→ THE TASK
Please rewrite the lines in the items below with "counterclockwise" changed to "anticlockwise" and everything else left as it is. Omit the pictures from your answer.

-- BEGIN MATERIALS PROVIDED --

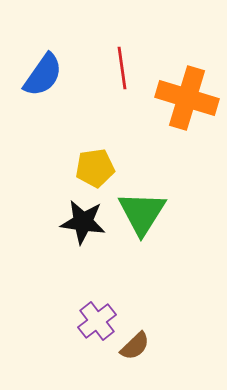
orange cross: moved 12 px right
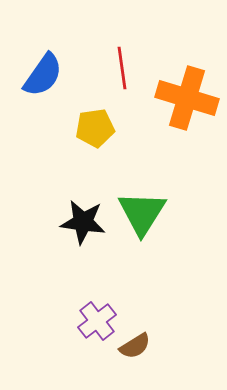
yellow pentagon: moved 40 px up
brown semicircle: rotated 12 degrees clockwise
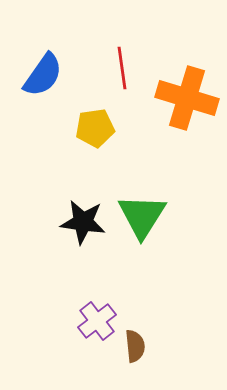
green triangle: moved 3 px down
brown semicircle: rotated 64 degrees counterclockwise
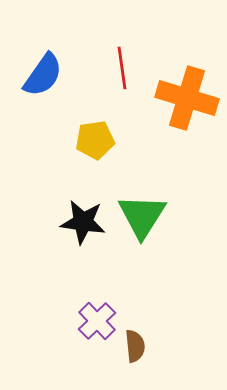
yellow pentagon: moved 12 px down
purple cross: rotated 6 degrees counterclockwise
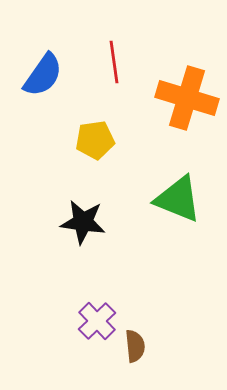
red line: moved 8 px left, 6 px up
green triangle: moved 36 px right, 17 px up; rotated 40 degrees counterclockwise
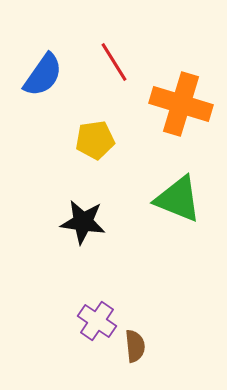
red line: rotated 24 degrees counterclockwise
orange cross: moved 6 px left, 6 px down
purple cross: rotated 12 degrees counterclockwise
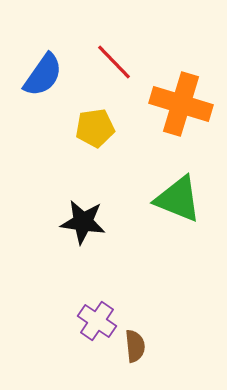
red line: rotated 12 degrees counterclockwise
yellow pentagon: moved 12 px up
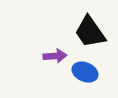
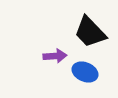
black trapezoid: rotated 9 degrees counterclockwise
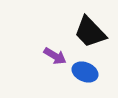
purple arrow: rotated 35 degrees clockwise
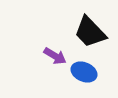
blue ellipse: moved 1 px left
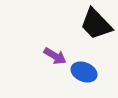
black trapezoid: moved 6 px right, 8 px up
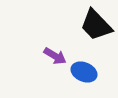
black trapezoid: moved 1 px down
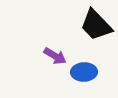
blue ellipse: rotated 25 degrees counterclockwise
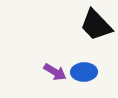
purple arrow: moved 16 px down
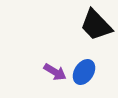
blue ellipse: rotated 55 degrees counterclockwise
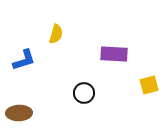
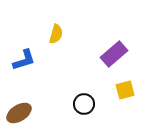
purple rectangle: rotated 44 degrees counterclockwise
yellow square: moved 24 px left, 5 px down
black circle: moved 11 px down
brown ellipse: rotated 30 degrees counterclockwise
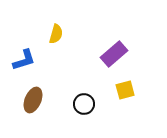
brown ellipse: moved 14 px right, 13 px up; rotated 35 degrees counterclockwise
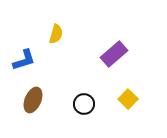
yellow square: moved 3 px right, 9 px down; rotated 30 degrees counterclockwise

-- END MATERIALS PROVIDED --

→ COMPLETE OUTPUT
orange cross: moved 12 px right
yellow pentagon: moved 40 px up
brown semicircle: rotated 12 degrees clockwise
green triangle: moved 3 px down
brown semicircle: rotated 64 degrees anticlockwise
yellow pentagon: moved 12 px down
purple cross: rotated 6 degrees anticlockwise
red line: moved 8 px left, 6 px up
green triangle: moved 36 px right, 17 px up; rotated 40 degrees anticlockwise
red line: rotated 24 degrees anticlockwise
orange cross: moved 6 px left, 6 px down
purple cross: rotated 12 degrees anticlockwise
red line: rotated 12 degrees anticlockwise
yellow pentagon: moved 12 px up
black trapezoid: rotated 9 degrees anticlockwise
purple arrow: rotated 35 degrees clockwise
blue ellipse: moved 1 px left
black trapezoid: moved 6 px right, 8 px up
black trapezoid: moved 1 px down
blue ellipse: rotated 25 degrees anticlockwise
purple arrow: moved 16 px down
blue ellipse: rotated 55 degrees anticlockwise
purple rectangle: rotated 44 degrees anticlockwise
yellow square: moved 24 px left, 5 px down
black circle: moved 11 px down
brown ellipse: rotated 30 degrees anticlockwise
brown ellipse: moved 14 px right, 13 px up; rotated 35 degrees anticlockwise
yellow square: moved 3 px right, 9 px down; rotated 30 degrees anticlockwise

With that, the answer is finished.